----- SUPPLIED RECORDS -----

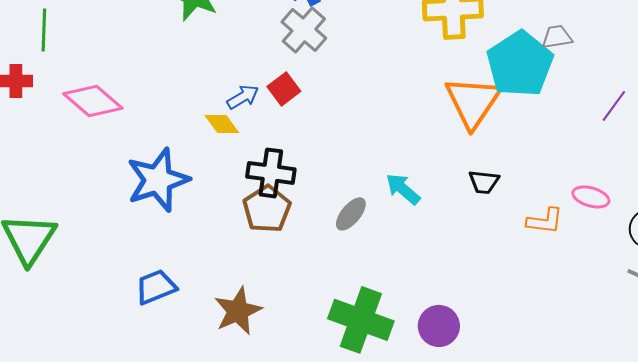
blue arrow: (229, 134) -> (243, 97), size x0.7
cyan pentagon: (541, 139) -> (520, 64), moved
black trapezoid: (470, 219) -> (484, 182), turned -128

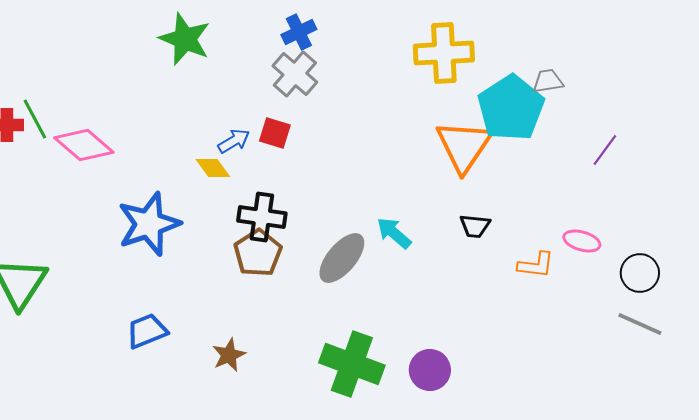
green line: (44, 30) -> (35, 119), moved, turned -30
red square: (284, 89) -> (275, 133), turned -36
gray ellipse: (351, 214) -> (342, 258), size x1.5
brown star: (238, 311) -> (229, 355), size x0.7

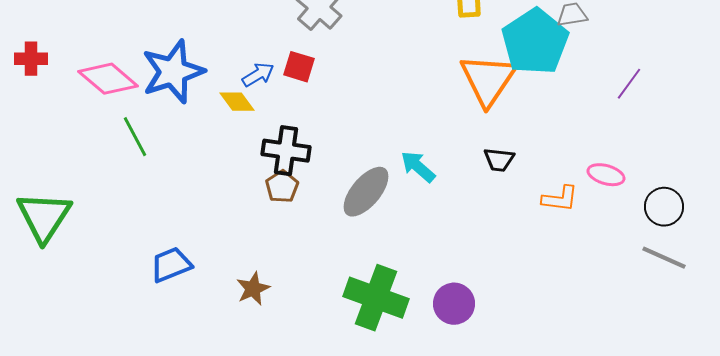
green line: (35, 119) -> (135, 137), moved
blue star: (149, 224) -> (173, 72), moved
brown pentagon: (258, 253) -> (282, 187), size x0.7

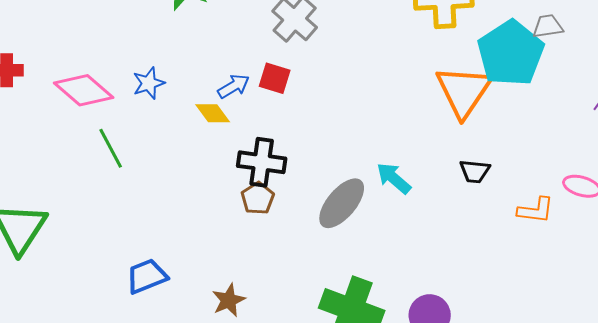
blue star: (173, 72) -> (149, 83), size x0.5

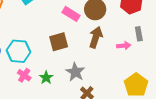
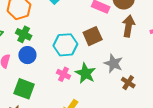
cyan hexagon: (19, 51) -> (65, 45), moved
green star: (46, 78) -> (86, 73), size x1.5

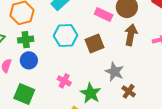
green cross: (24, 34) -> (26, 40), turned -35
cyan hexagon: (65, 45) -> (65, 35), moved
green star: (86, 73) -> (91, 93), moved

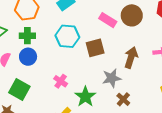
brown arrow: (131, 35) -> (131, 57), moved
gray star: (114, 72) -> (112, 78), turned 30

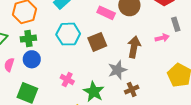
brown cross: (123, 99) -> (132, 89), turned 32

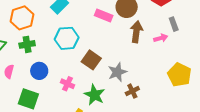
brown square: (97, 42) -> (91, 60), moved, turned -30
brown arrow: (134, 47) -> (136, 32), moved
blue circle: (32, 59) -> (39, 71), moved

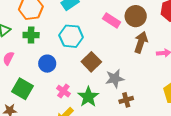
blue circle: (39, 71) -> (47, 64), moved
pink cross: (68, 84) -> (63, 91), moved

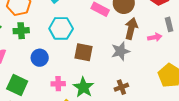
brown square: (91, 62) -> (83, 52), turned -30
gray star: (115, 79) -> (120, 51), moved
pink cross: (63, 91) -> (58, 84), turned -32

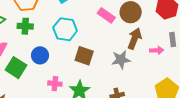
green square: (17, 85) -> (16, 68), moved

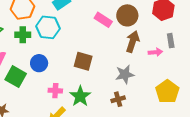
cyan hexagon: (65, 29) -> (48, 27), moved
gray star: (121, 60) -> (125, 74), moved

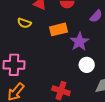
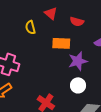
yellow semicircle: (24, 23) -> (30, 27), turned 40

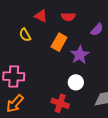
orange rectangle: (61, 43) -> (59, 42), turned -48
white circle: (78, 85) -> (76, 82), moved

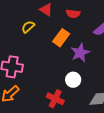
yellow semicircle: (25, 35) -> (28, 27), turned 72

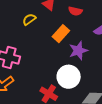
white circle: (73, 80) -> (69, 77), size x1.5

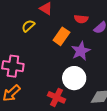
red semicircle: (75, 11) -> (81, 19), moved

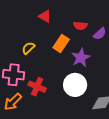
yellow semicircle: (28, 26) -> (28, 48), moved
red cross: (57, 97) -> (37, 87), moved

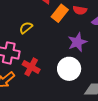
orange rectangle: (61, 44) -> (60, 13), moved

-----

:: YOUR GOAL ::
All lines from the one holding "orange rectangle: (61, 43)" through the last line of the entries, and nothing else, are to be output exactly; leave out the pictures.

:: ANSWER SPACE ::
orange rectangle: (61, 43) -> (59, 42), turned -48
white circle: (78, 85) -> (76, 82), moved

yellow semicircle: (25, 35) -> (28, 27), turned 72

white circle: (73, 80) -> (69, 77), size x1.5

red semicircle: (75, 11) -> (81, 19), moved

yellow semicircle: (28, 26) -> (28, 48), moved
red cross: (57, 97) -> (37, 87), moved

orange rectangle: (61, 44) -> (60, 13), moved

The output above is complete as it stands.